SOURCE RECORDS:

——

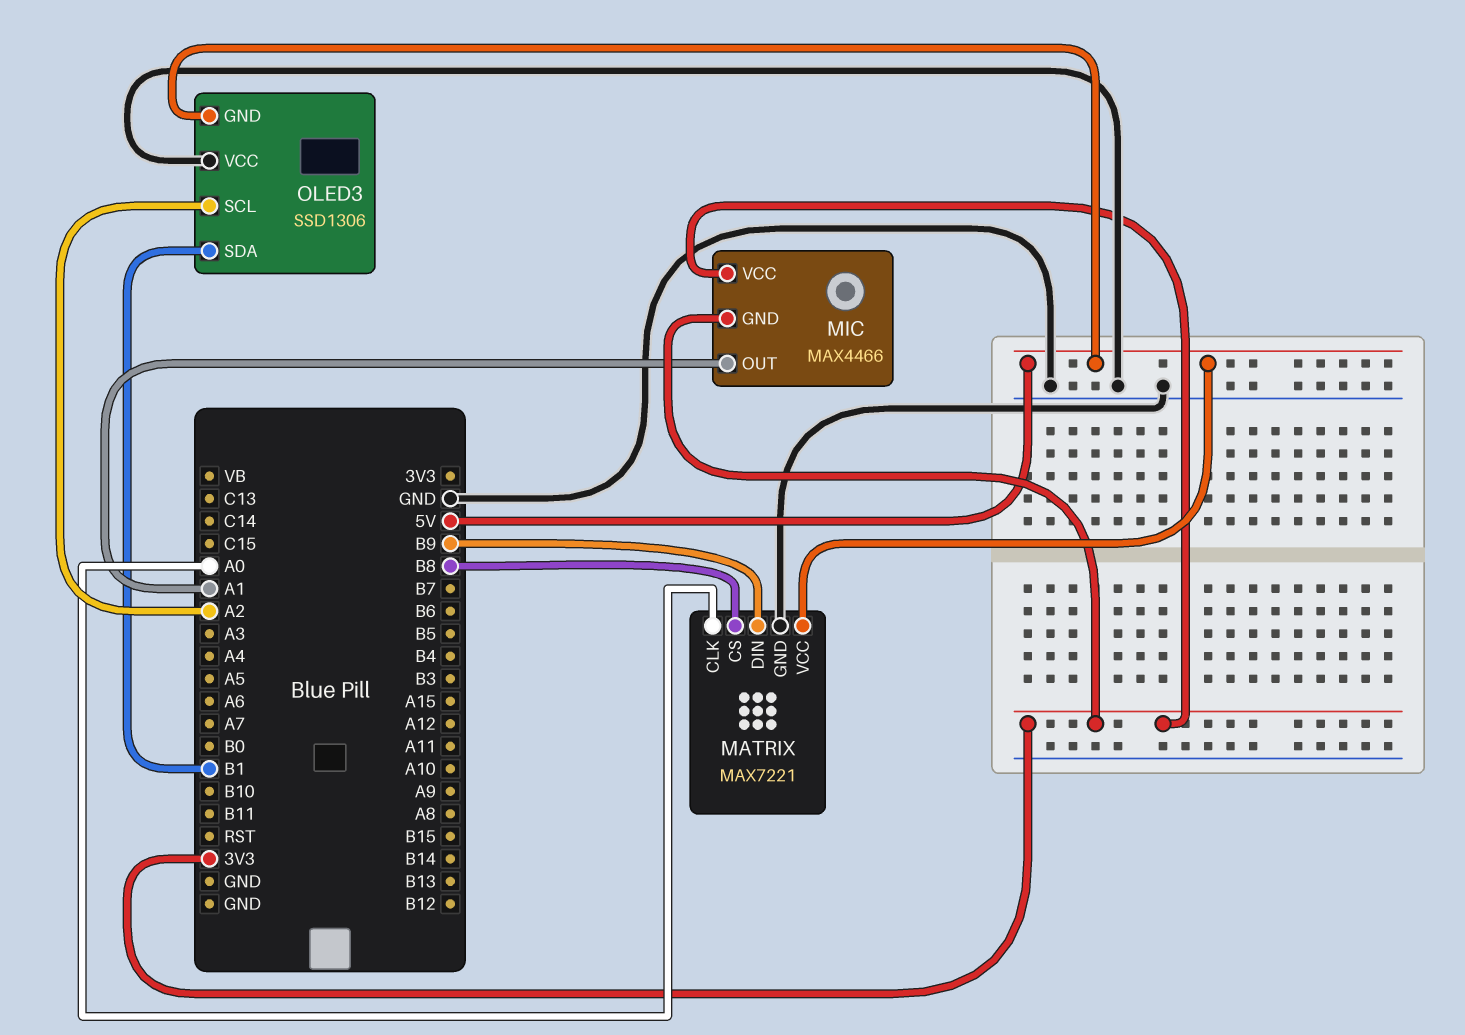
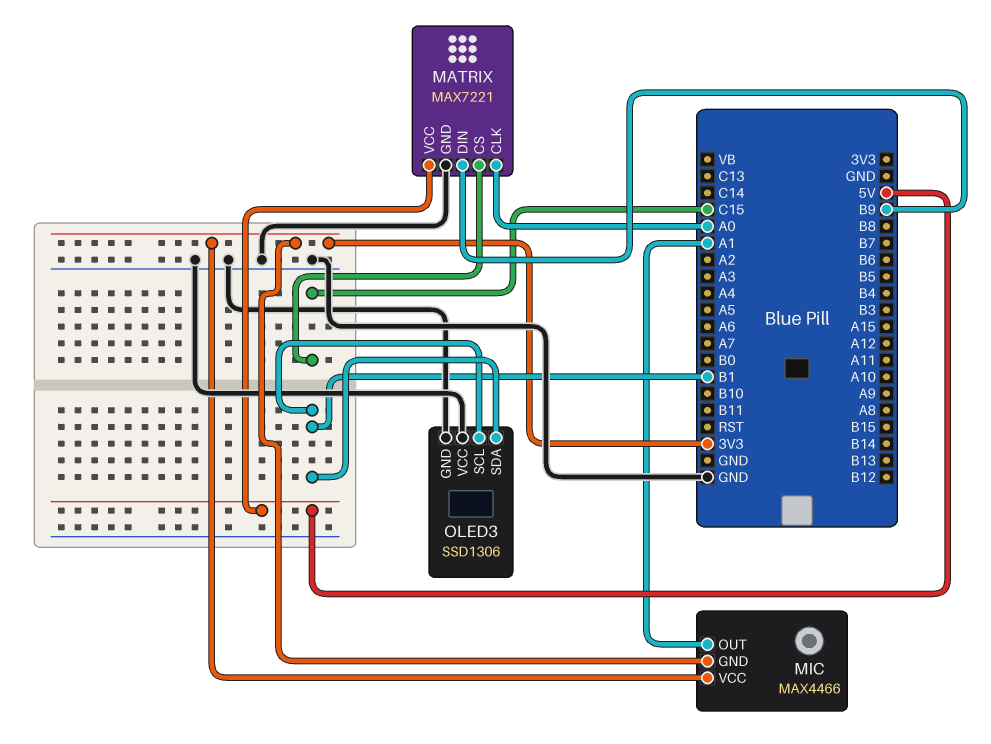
MATRIX pin CS: B8 -> C15
OLED3 pin GND: 5V -> GND
OLED3 pin SCL: A2 -> B1

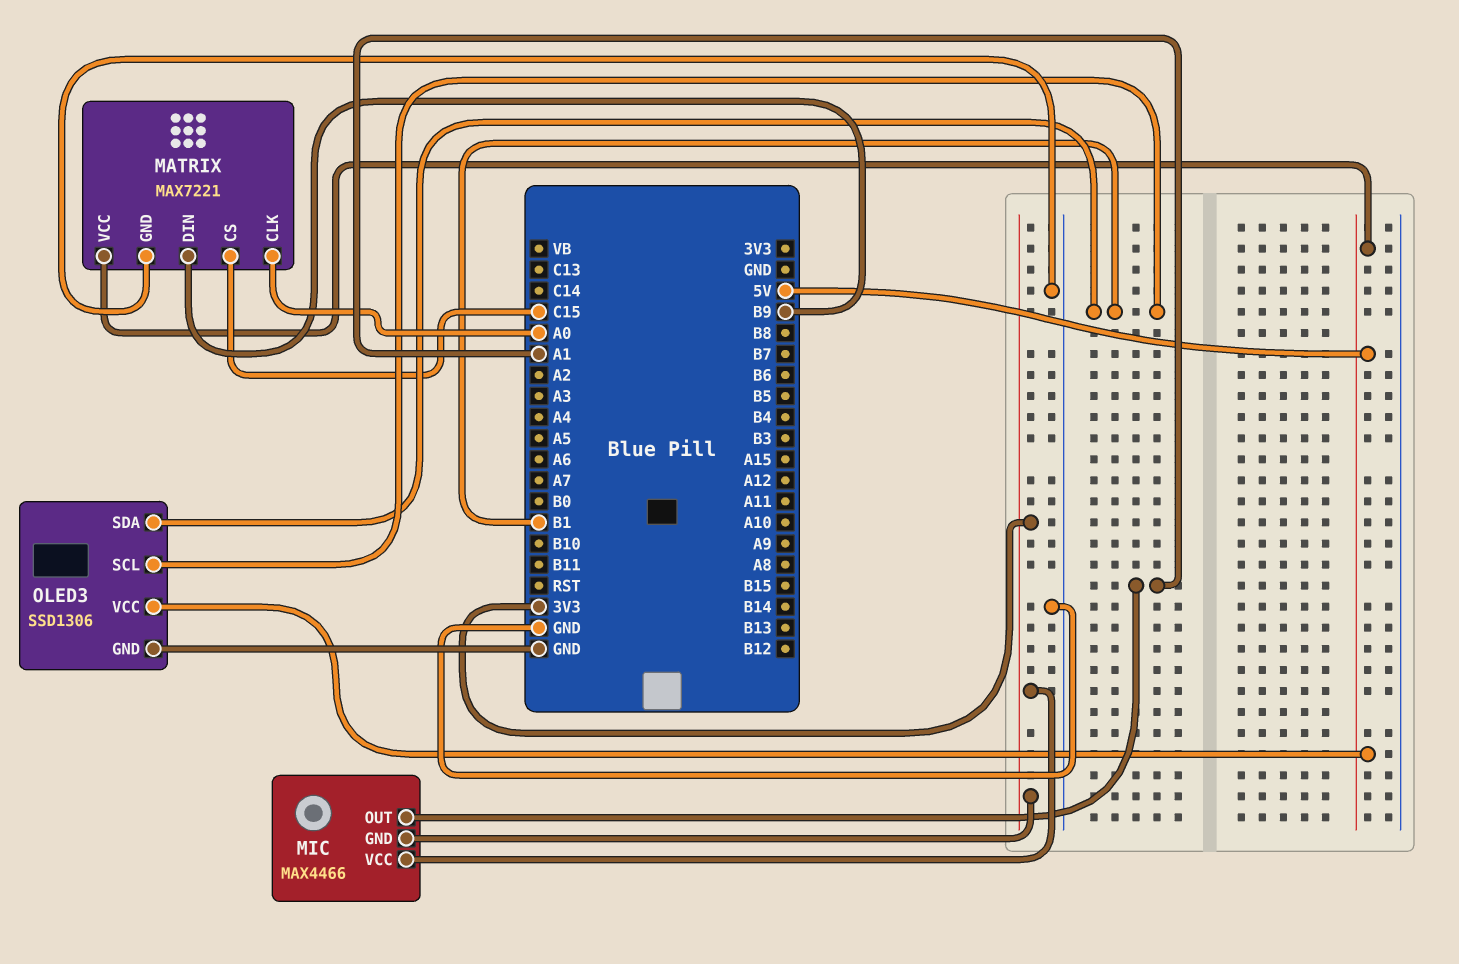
OLED3 pin VCC: GND -> 5V

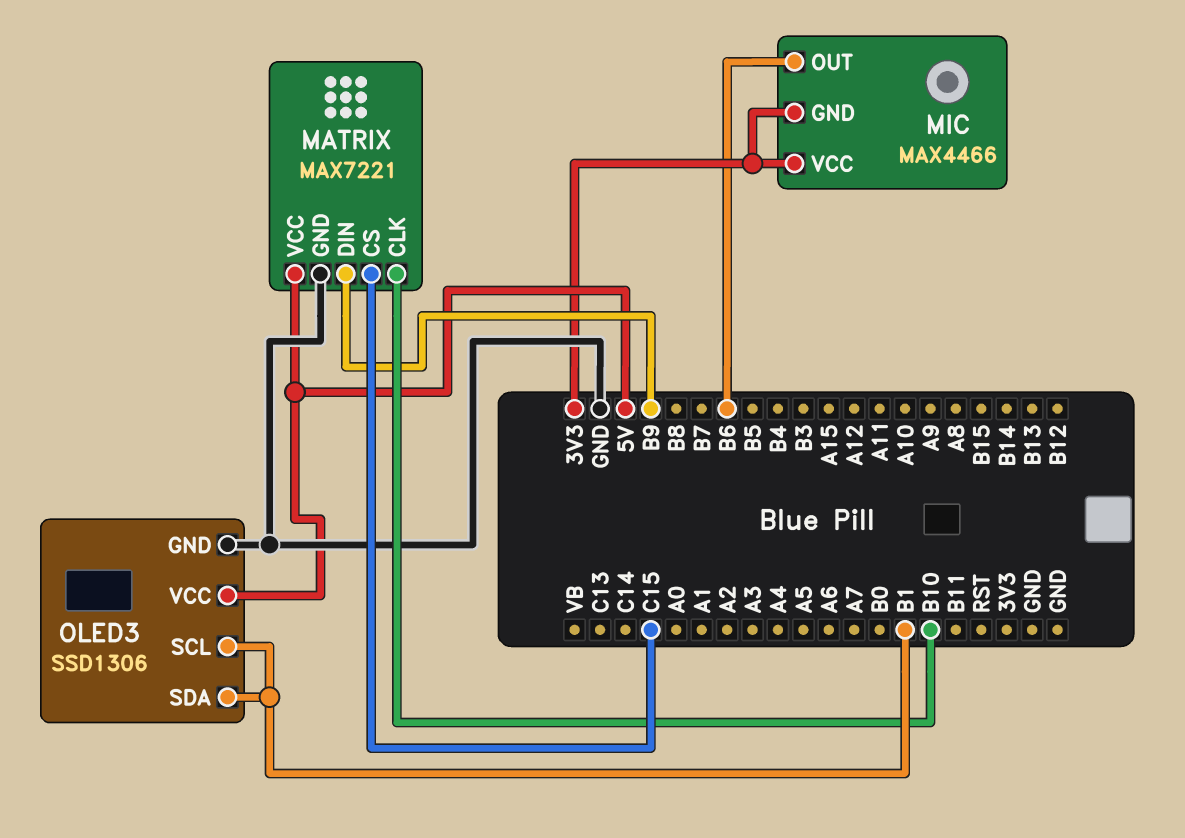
MATRIX pin CLK: A0 -> B10
MIC pin OUT: A1 -> B6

——

ASSIGNED TASK: List the lines of the records where "MATRIX" occurs.

ANSWER:
MATRIX pin CS: B8 -> C15
MATRIX pin CLK: A0 -> B10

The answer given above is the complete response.